Object transformation records:
=== Begin Enclosure ===

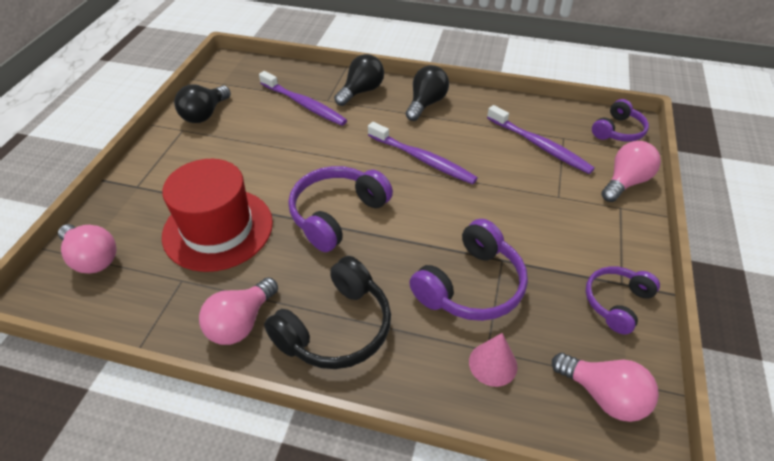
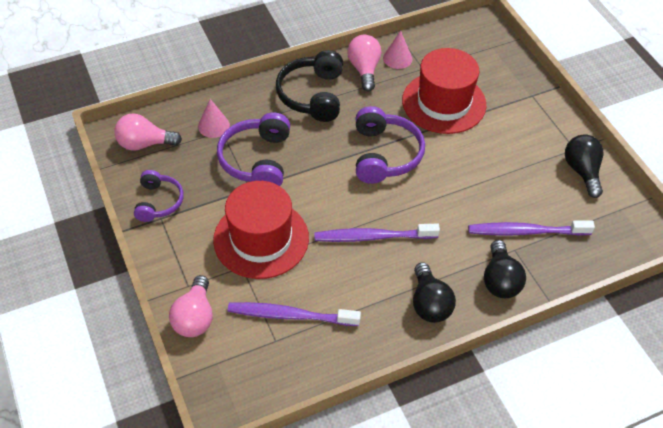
camera: 140 degrees right, 5 degrees up
(93, 258) = (485, 50): pink light bulb -> none
(187, 312) = (397, 58): none -> pink cone
(524, 208) = (261, 239): none -> red hat
(617, 131) = (230, 386): purple headphones -> none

=== End Enclosure ===

● Work instructions: Out of the data above, return each line where the word "pink" can be found.

● Exercise answer:
(93, 258) = (485, 50): pink light bulb -> none
(187, 312) = (397, 58): none -> pink cone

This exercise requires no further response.